The records below:
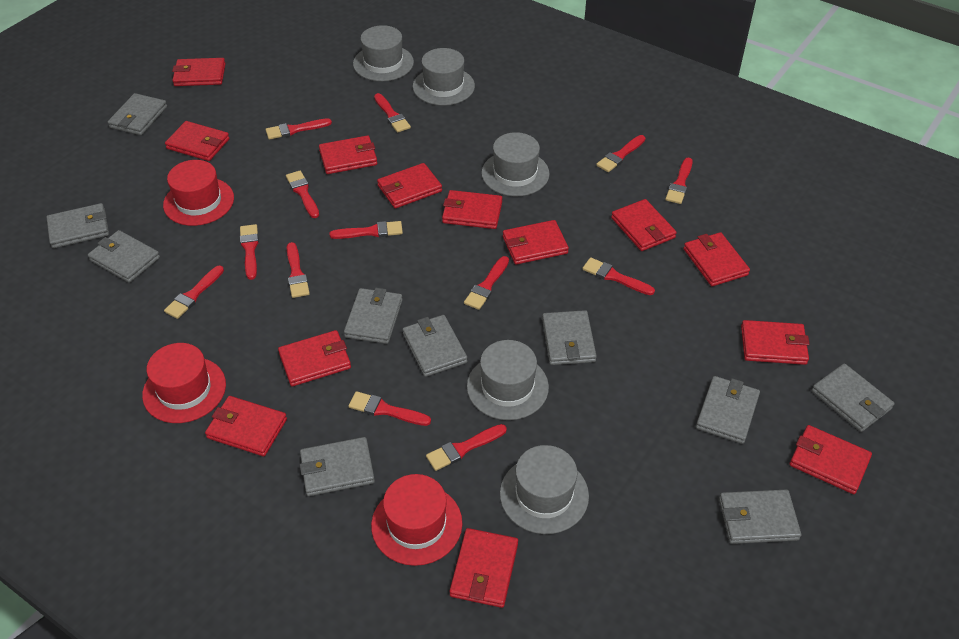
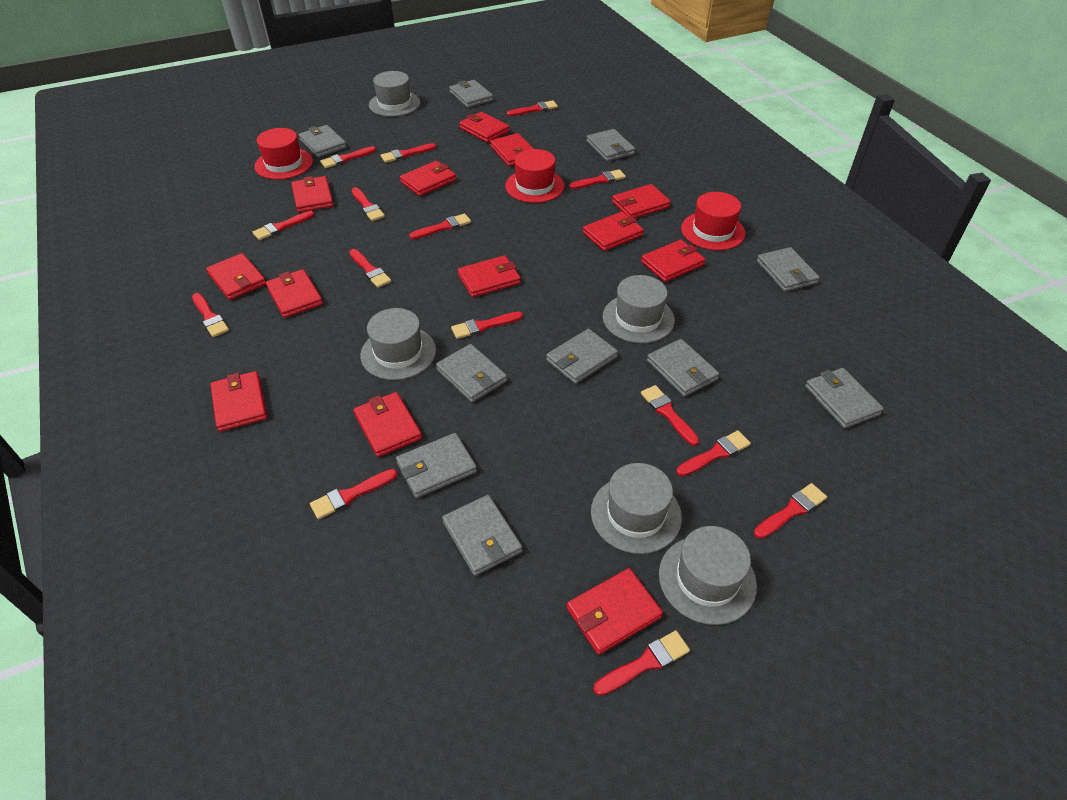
red brush: 13 -> 15

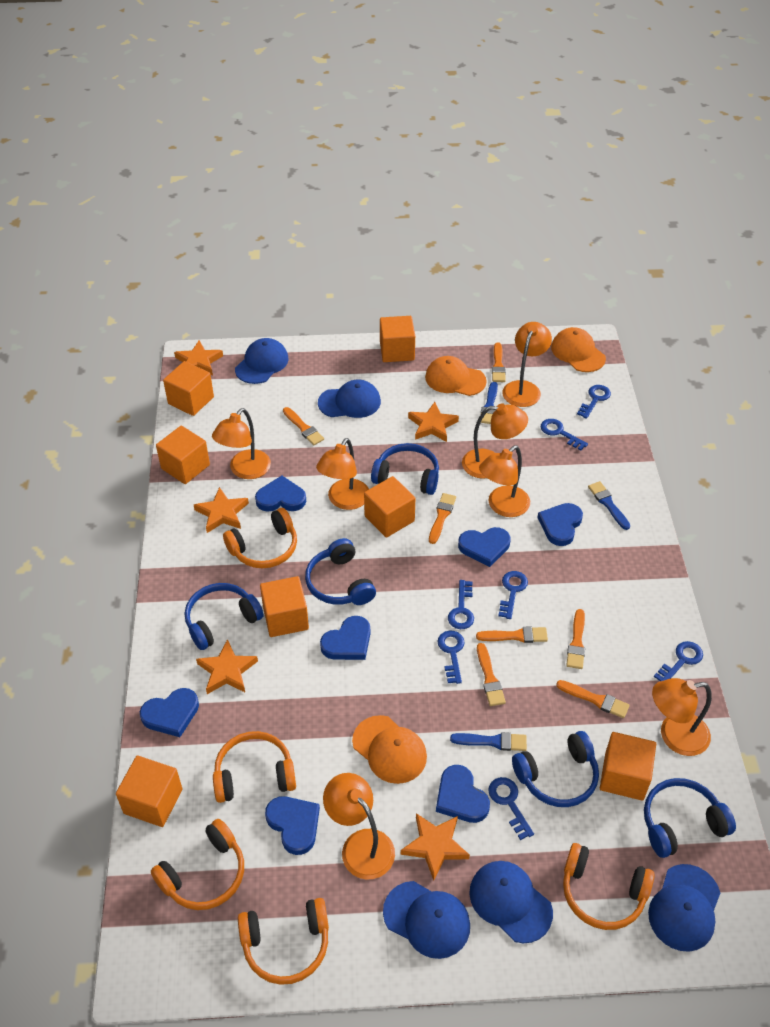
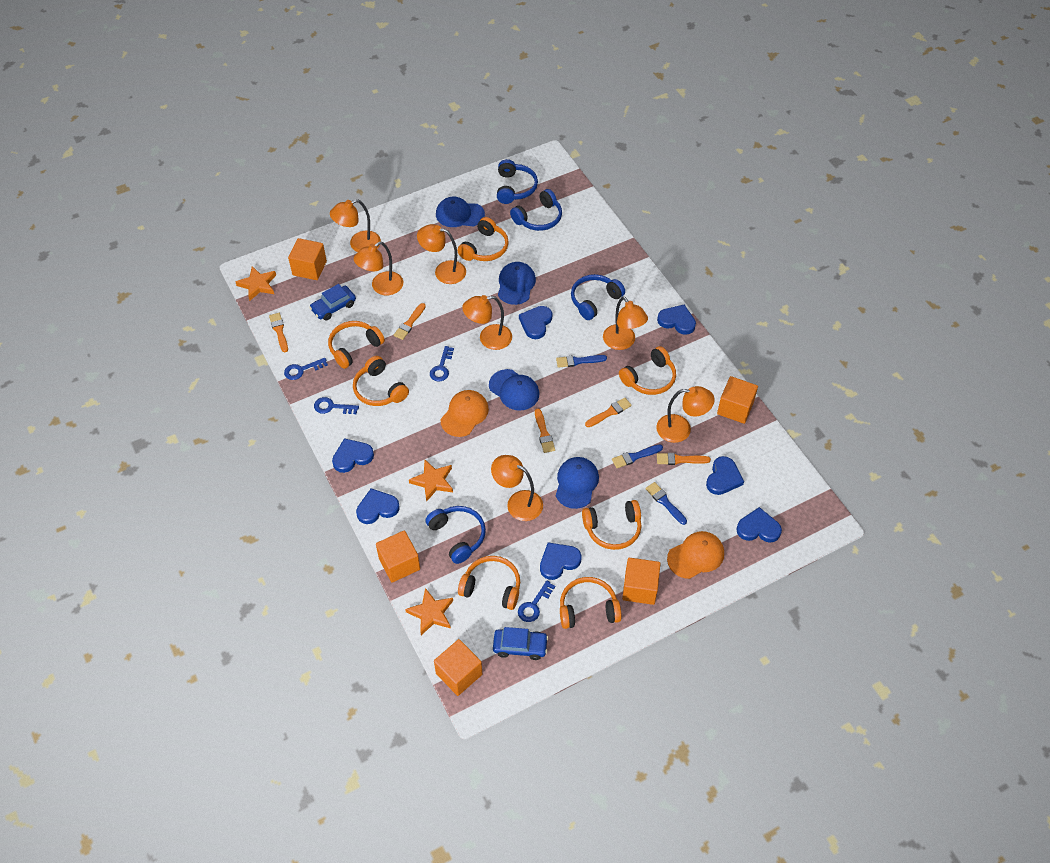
blue cap: 5 -> 4
blue car: 0 -> 2
blue headphones: 5 -> 4
blue key: 7 -> 4
orange brush: 7 -> 5
orange cap: 3 -> 2
orange cube: 7 -> 5
orange headphones: 5 -> 7
orange star: 5 -> 3

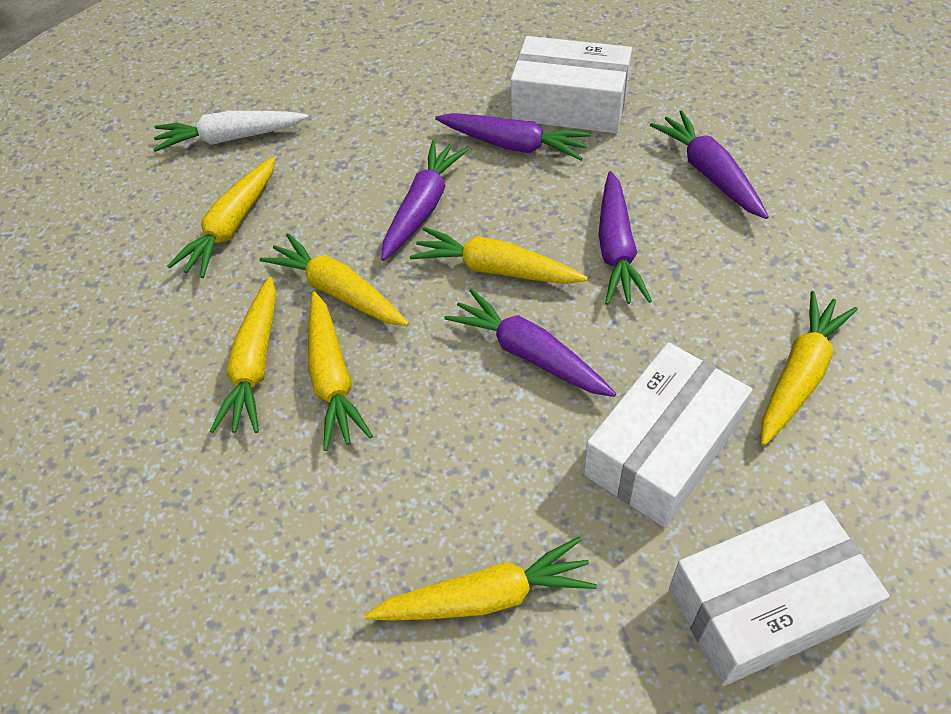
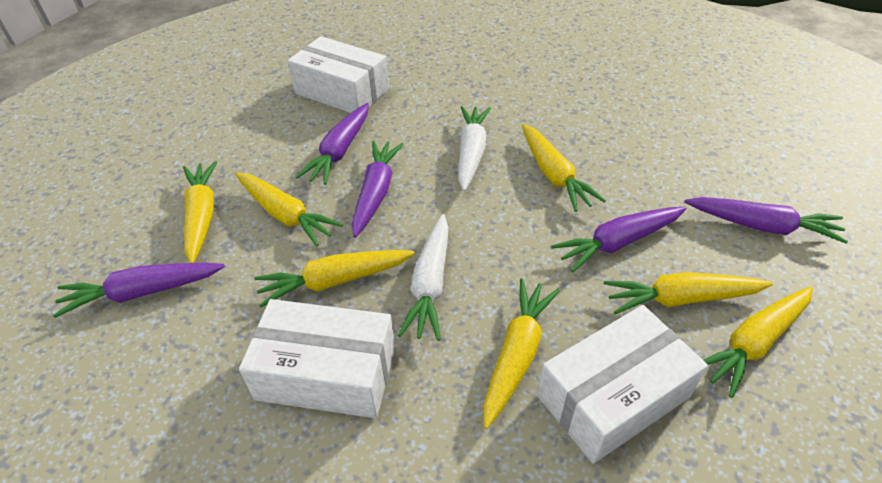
white carrot: 1 -> 2

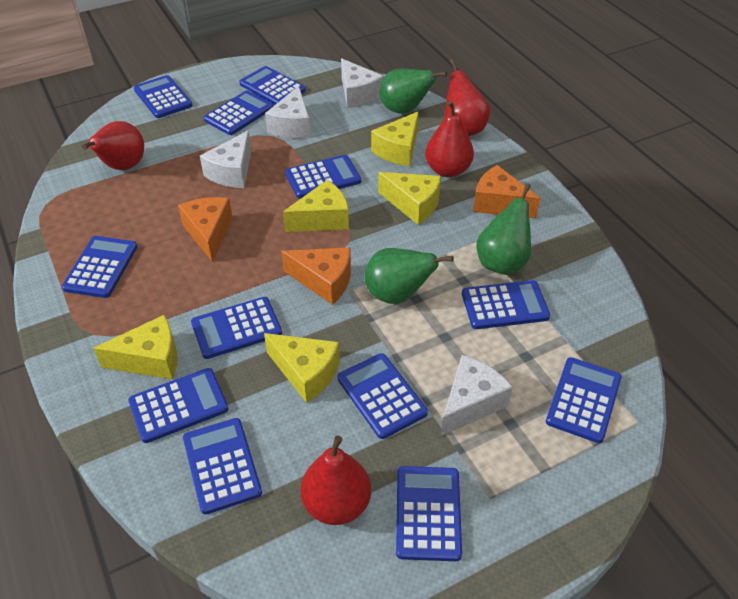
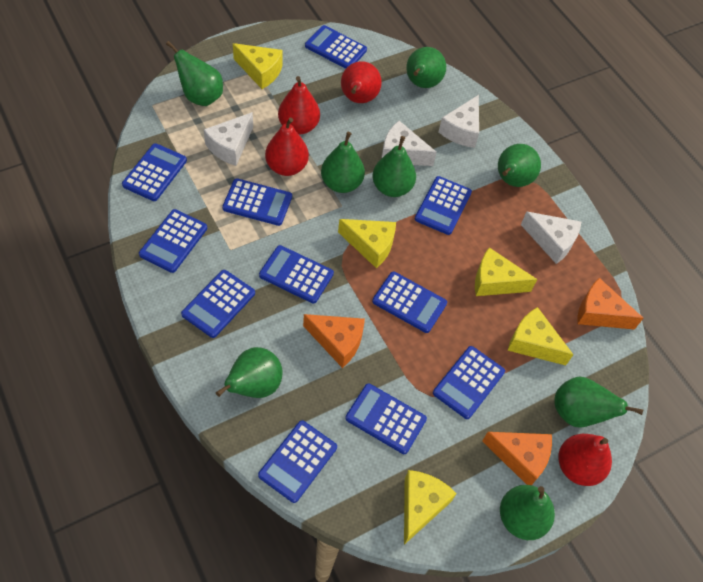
blue calculator: 12 -> 11
green pear: 3 -> 8

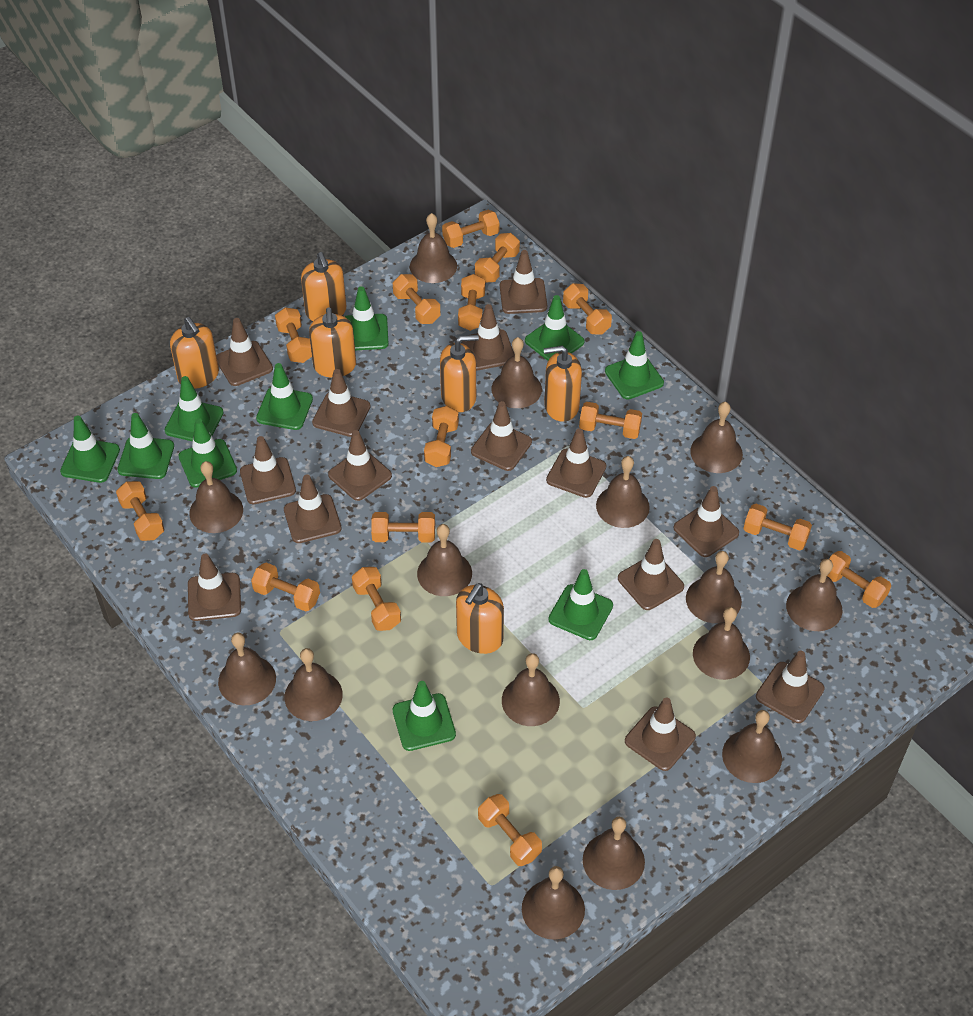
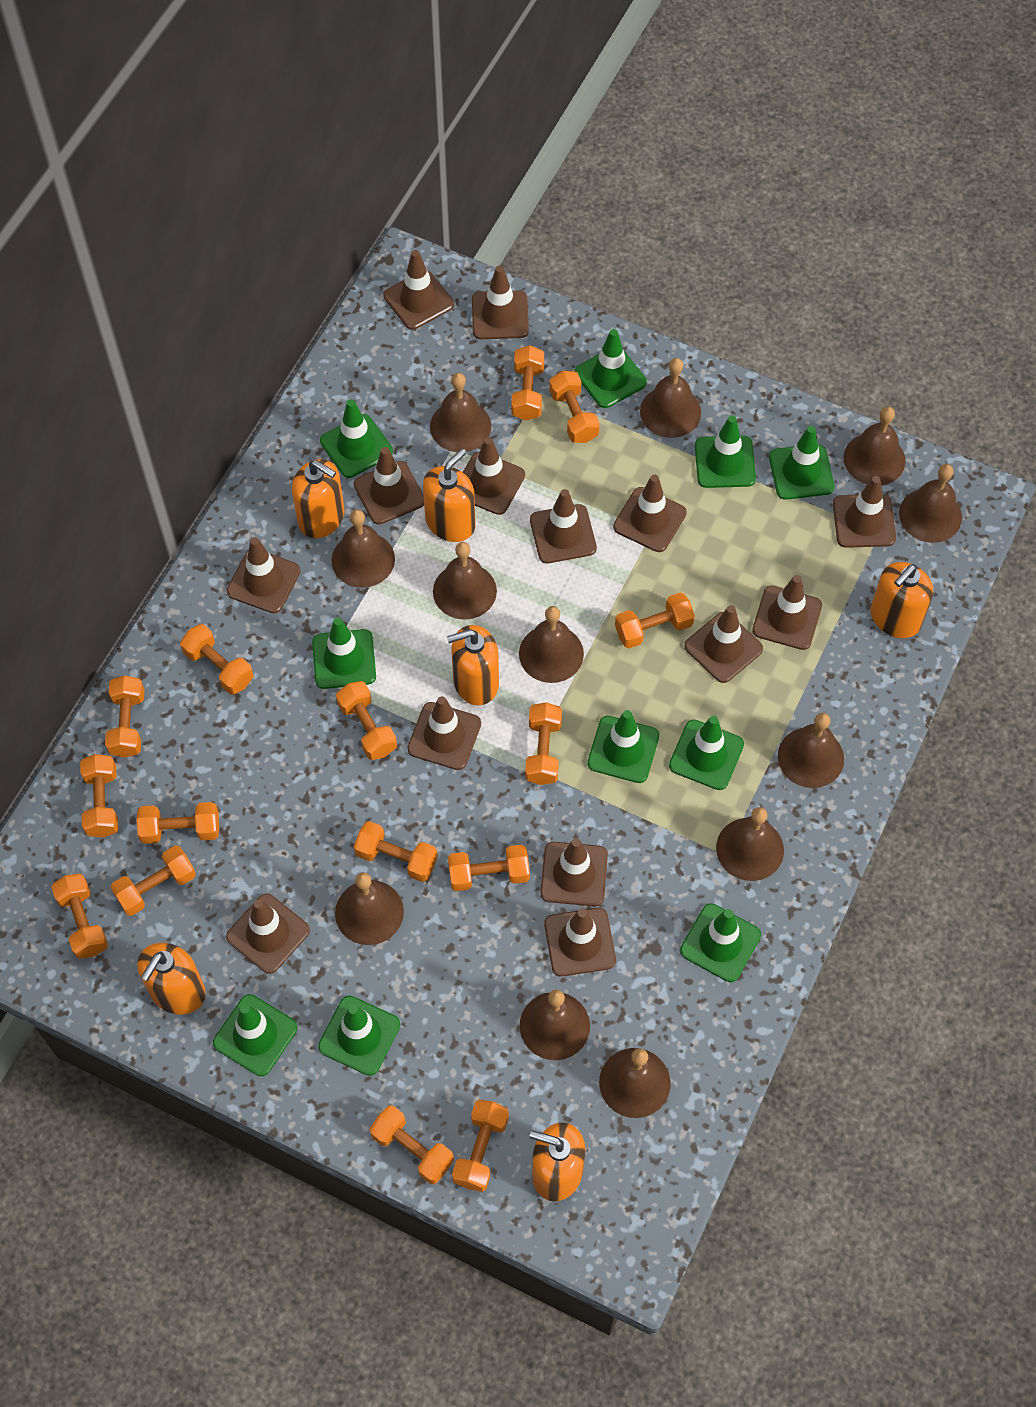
brown bell: 15 -> 12

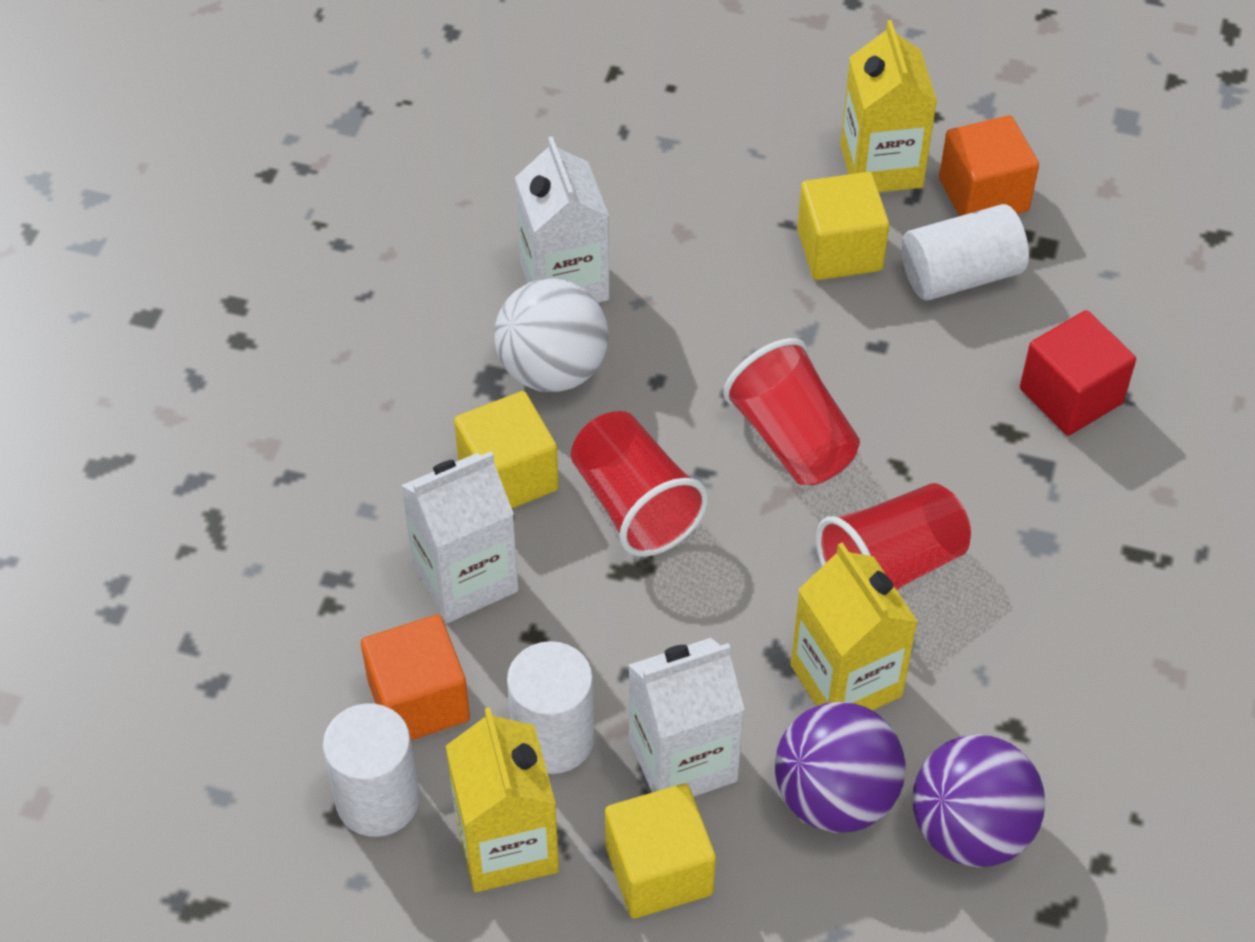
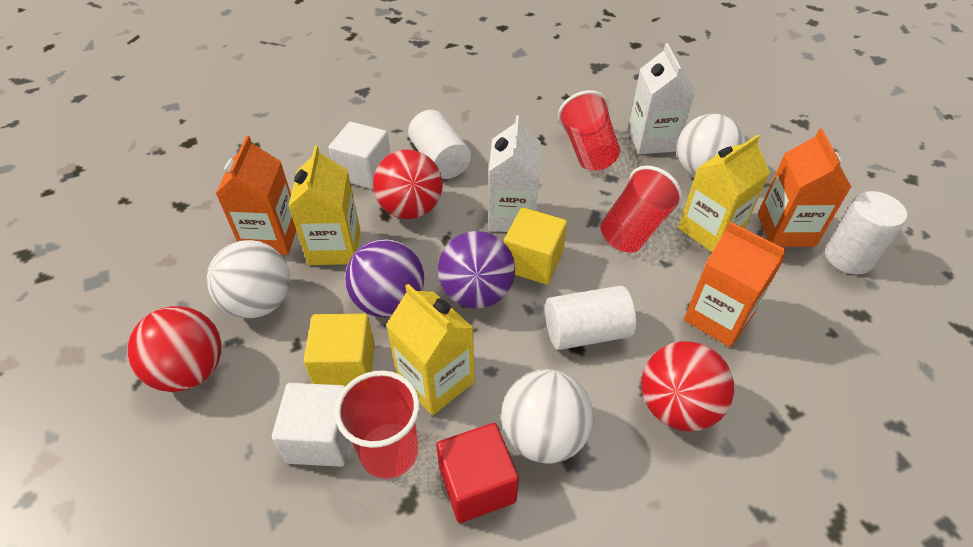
orange carton: 0 -> 3
orange cube: 2 -> 0
red ball: 0 -> 3
white ball: 1 -> 3
white carton: 3 -> 2
white cube: 0 -> 2
yellow cube: 3 -> 2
End of The records.
- _What you should do_
Line by line, transcribe the records exactly, omitting the images.

- _Result_
red brush: 13 -> 15

blue cap: 5 -> 4
blue car: 0 -> 2
blue headphones: 5 -> 4
blue key: 7 -> 4
orange brush: 7 -> 5
orange cap: 3 -> 2
orange cube: 7 -> 5
orange headphones: 5 -> 7
orange star: 5 -> 3

white carrot: 1 -> 2

blue calculator: 12 -> 11
green pear: 3 -> 8

brown bell: 15 -> 12

orange carton: 0 -> 3
orange cube: 2 -> 0
red ball: 0 -> 3
white ball: 1 -> 3
white carton: 3 -> 2
white cube: 0 -> 2
yellow cube: 3 -> 2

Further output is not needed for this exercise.